Return all lines from the listing below in which the string "pisupo" occurs.

● Data to process
=== Begin Enclosure ===
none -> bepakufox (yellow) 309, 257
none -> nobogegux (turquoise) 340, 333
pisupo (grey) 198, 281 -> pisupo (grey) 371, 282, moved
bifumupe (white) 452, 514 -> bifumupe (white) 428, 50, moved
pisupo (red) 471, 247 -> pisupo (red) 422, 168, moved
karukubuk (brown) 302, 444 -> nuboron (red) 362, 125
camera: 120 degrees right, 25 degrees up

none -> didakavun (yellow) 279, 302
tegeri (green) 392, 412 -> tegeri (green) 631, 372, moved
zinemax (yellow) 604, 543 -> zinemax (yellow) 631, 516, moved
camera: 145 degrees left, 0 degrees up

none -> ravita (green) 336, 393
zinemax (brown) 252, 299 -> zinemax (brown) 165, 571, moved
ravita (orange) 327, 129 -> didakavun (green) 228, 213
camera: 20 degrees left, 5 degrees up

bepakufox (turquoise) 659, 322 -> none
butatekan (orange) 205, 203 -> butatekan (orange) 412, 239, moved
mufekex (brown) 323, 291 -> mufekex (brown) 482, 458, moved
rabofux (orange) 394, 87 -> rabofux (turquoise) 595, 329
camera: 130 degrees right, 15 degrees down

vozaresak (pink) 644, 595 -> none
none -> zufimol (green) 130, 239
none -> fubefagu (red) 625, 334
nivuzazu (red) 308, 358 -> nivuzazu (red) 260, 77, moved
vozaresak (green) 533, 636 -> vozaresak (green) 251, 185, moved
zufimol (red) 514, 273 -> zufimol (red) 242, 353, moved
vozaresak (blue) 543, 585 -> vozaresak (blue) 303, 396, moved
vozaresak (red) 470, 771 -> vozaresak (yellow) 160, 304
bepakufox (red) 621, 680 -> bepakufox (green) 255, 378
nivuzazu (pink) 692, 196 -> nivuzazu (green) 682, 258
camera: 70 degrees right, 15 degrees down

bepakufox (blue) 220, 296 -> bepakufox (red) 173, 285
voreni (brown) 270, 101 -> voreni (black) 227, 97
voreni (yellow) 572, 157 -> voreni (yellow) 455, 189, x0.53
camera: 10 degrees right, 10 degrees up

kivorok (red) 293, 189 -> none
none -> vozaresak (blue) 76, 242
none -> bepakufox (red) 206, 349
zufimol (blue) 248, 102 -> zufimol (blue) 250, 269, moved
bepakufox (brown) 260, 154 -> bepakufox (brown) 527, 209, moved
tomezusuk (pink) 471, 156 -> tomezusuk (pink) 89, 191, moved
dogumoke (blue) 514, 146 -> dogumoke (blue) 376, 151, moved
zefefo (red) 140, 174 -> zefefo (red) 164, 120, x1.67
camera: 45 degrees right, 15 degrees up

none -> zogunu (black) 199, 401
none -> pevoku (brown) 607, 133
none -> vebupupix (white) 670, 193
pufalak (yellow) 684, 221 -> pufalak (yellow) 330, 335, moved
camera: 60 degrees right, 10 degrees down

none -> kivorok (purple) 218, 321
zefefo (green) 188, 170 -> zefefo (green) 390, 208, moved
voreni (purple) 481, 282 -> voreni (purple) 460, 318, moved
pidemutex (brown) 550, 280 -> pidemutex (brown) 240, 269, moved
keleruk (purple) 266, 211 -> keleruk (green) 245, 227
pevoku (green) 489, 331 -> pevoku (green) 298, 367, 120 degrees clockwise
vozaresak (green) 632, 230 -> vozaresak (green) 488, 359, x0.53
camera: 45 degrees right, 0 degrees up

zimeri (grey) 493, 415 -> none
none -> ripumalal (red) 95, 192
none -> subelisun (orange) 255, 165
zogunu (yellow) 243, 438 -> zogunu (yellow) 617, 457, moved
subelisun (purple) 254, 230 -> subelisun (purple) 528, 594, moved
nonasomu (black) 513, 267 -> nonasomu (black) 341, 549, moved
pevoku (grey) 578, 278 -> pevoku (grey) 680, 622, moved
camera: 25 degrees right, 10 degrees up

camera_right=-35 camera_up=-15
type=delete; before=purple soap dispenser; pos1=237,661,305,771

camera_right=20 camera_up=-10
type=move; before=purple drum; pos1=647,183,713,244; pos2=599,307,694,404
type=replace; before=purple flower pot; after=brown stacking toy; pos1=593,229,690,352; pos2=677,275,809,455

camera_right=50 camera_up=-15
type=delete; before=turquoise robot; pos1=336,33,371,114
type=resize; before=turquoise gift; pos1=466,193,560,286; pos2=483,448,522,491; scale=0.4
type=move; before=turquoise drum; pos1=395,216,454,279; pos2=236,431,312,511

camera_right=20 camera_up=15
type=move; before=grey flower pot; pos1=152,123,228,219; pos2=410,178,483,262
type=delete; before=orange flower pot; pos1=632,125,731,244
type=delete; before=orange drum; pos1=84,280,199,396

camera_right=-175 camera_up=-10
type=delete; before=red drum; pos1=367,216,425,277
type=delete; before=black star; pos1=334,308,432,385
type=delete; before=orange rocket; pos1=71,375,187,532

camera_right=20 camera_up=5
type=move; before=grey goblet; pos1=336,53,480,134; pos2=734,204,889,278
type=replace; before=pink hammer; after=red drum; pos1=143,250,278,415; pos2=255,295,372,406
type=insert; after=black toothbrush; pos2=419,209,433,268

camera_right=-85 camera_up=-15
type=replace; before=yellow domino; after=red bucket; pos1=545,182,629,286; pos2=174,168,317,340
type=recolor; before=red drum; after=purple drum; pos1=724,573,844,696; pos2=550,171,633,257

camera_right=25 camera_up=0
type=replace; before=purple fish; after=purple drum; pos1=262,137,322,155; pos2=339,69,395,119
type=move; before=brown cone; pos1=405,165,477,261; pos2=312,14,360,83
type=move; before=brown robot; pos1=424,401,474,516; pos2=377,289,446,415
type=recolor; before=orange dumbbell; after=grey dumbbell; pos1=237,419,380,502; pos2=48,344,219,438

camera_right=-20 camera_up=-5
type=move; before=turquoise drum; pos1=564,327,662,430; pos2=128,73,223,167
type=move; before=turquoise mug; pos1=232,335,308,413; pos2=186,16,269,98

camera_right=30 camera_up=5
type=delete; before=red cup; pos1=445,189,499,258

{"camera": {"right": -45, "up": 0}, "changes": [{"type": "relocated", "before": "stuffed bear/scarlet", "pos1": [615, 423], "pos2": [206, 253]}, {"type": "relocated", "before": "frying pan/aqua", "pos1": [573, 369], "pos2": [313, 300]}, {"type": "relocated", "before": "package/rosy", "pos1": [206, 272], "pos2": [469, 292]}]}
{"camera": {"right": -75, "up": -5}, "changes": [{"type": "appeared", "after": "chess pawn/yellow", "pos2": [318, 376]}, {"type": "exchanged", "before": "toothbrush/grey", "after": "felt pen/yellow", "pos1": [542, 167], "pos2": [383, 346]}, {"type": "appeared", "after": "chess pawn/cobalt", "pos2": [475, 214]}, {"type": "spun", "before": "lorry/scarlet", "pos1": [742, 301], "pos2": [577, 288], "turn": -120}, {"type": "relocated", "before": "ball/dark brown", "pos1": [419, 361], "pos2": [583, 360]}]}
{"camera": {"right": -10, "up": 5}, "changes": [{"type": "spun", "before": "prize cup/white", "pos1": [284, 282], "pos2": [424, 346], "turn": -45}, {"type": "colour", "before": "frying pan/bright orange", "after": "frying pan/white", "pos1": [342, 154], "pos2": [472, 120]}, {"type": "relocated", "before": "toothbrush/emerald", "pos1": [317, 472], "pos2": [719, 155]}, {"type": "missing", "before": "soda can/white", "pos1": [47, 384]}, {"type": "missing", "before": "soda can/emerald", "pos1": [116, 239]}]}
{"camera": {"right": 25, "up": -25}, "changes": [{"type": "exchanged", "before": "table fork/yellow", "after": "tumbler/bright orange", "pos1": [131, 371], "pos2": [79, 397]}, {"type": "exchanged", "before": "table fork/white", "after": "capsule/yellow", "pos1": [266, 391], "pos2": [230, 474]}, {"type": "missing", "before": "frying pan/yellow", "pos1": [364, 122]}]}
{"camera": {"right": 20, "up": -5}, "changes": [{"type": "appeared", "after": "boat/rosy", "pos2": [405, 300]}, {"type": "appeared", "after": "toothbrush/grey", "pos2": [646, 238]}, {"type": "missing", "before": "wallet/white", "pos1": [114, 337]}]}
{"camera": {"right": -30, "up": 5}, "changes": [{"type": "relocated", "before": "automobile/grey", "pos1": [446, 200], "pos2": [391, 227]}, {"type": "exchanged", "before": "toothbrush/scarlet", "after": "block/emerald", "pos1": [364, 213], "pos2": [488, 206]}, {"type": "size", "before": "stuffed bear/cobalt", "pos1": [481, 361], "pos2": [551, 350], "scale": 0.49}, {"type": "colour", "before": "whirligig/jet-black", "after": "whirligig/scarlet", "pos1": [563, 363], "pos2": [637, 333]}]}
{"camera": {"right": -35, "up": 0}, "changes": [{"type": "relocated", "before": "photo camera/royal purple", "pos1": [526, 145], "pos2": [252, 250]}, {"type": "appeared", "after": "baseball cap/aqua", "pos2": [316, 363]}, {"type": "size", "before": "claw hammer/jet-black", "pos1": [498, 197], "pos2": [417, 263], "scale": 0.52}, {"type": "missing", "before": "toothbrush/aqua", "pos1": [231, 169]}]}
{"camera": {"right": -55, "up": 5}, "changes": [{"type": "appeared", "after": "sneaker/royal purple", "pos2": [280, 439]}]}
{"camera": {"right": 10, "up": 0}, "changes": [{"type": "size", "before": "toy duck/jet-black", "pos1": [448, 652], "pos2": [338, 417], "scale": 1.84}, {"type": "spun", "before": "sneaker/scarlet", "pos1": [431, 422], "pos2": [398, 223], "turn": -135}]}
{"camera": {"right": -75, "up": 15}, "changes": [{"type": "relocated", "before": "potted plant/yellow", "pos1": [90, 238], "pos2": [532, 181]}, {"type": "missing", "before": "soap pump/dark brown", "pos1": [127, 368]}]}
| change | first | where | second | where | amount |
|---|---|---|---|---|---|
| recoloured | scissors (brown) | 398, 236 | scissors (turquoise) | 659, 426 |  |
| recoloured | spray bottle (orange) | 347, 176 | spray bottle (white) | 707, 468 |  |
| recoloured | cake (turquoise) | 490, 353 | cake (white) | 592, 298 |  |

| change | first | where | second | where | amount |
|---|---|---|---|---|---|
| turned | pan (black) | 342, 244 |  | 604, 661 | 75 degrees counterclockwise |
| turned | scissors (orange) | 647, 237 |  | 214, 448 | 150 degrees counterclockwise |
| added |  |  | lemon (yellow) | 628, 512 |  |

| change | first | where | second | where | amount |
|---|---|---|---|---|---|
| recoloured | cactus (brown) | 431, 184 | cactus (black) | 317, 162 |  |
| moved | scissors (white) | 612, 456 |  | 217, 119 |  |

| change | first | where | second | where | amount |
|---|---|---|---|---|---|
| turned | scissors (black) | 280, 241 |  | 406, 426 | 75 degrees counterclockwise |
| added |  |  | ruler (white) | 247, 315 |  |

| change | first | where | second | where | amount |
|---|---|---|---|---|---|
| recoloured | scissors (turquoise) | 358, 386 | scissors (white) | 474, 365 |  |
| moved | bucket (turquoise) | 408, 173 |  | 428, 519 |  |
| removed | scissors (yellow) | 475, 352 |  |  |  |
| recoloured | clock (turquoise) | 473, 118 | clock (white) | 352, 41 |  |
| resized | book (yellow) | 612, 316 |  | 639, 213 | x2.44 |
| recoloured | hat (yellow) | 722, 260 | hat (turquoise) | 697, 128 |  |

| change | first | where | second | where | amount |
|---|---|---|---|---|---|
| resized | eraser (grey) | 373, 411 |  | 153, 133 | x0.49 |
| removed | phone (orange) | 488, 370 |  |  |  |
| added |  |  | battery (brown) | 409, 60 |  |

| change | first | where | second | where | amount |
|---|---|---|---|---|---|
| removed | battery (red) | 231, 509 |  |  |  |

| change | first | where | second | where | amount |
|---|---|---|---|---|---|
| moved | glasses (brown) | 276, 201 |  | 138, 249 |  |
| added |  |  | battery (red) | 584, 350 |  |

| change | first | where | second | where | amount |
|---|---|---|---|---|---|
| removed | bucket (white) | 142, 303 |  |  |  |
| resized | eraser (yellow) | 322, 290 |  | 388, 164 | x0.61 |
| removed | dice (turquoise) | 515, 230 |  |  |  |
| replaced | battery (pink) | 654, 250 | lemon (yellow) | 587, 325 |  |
=== End Enclosure ===
● Task result
pisupo (grey) 198, 281 -> pisupo (grey) 371, 282, moved
pisupo (red) 471, 247 -> pisupo (red) 422, 168, moved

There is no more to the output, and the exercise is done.